SHORT EXERCISE: Retype each record shown below, leaving every character as it is.

··· EXTRACTED INFORMATION

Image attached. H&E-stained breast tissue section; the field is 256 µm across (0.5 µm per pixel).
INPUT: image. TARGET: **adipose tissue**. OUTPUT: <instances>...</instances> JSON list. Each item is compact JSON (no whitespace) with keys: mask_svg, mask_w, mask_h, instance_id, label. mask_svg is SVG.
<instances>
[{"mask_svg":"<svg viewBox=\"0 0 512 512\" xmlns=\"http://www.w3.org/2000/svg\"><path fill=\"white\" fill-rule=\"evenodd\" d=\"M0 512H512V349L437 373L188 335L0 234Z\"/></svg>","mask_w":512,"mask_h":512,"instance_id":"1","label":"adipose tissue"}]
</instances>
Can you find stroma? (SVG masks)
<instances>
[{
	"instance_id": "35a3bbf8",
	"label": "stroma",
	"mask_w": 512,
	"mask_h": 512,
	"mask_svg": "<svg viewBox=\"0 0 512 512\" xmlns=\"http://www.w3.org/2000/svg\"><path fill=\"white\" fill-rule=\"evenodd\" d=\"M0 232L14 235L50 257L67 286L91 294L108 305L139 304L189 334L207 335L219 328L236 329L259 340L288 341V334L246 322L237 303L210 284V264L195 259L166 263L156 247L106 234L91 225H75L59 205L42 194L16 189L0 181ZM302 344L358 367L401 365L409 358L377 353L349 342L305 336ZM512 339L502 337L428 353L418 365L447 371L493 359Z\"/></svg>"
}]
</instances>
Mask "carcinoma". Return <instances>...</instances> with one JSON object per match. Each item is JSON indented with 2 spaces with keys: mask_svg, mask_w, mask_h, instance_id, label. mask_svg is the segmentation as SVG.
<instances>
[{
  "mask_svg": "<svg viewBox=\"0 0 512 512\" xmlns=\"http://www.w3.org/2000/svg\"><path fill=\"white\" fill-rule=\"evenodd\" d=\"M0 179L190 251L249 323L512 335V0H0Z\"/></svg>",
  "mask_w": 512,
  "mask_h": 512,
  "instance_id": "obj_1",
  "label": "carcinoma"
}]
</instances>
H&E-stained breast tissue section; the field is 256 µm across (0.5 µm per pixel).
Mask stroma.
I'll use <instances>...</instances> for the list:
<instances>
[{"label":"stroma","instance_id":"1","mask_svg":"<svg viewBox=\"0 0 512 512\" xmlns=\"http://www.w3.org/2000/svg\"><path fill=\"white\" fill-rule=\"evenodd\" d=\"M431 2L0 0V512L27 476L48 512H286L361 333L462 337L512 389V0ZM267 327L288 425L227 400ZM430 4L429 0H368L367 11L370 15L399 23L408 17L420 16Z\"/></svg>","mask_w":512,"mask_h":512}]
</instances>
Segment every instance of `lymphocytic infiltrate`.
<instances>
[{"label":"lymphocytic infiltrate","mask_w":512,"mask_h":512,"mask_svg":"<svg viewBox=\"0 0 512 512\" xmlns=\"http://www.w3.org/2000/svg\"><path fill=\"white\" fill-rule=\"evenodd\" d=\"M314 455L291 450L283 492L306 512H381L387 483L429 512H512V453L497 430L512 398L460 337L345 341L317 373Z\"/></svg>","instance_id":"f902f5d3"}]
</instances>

······

WORKED ANSWER:
Image attached. H&E-stained breast tissue section; the field is 256 µm across (0.5 µm per pixel).
INPUT: image. TARGET: **adipose tissue**. OUTPUT: <instances>...</instances> JSON list. Each item is compact JSON (no whitespace) with keys: mask_svg, mask_w, mask_h, instance_id, label. mask_svg is SVG.
<instances>
[{"mask_svg":"<svg viewBox=\"0 0 512 512\" xmlns=\"http://www.w3.org/2000/svg\"><path fill=\"white\" fill-rule=\"evenodd\" d=\"M0 512H512V349L437 373L188 335L0 234Z\"/></svg>","mask_w":512,"mask_h":512,"instance_id":"1","label":"adipose tissue"}]
</instances>
Can you find stroma? (SVG masks)
<instances>
[{
	"instance_id": "35a3bbf8",
	"label": "stroma",
	"mask_w": 512,
	"mask_h": 512,
	"mask_svg": "<svg viewBox=\"0 0 512 512\" xmlns=\"http://www.w3.org/2000/svg\"><path fill=\"white\" fill-rule=\"evenodd\" d=\"M0 232L14 235L50 257L67 286L91 294L108 305L139 304L189 334L207 335L219 328L236 329L259 340L288 341V334L246 322L237 303L210 284V264L195 259L166 263L156 247L106 234L91 225H75L59 205L42 194L16 189L0 181ZM302 344L358 367L401 365L409 358L377 353L349 342L305 336ZM512 339L502 337L428 353L418 365L447 371L493 359Z\"/></svg>"
}]
</instances>
Mask "carcinoma". Return <instances>...</instances> with one JSON object per match. Each item is JSON indented with 2 spaces with keys: mask_svg, mask_w, mask_h, instance_id, label. mask_svg is the segmentation as SVG.
<instances>
[{
  "mask_svg": "<svg viewBox=\"0 0 512 512\" xmlns=\"http://www.w3.org/2000/svg\"><path fill=\"white\" fill-rule=\"evenodd\" d=\"M0 179L190 251L249 323L512 335V0H0Z\"/></svg>",
  "mask_w": 512,
  "mask_h": 512,
  "instance_id": "obj_1",
  "label": "carcinoma"
}]
</instances>
H&E-stained breast tissue section; the field is 256 µm across (0.5 µm per pixel).
Mask stroma.
I'll use <instances>...</instances> for the list:
<instances>
[{"label":"stroma","instance_id":"1","mask_svg":"<svg viewBox=\"0 0 512 512\" xmlns=\"http://www.w3.org/2000/svg\"><path fill=\"white\" fill-rule=\"evenodd\" d=\"M431 2L0 0V512L27 476L48 512H286L361 333L462 337L512 389V0ZM267 327L288 425L227 400ZM430 4L429 0H368L367 11L370 15L399 23L408 17L420 16Z\"/></svg>","mask_w":512,"mask_h":512}]
</instances>
Segment every instance of `lymphocytic infiltrate`.
<instances>
[{"label":"lymphocytic infiltrate","mask_w":512,"mask_h":512,"mask_svg":"<svg viewBox=\"0 0 512 512\" xmlns=\"http://www.w3.org/2000/svg\"><path fill=\"white\" fill-rule=\"evenodd\" d=\"M314 455L291 450L283 492L306 512H381L387 483L429 512H512V453L497 430L512 398L460 337L345 341L317 373Z\"/></svg>","instance_id":"f902f5d3"}]
</instances>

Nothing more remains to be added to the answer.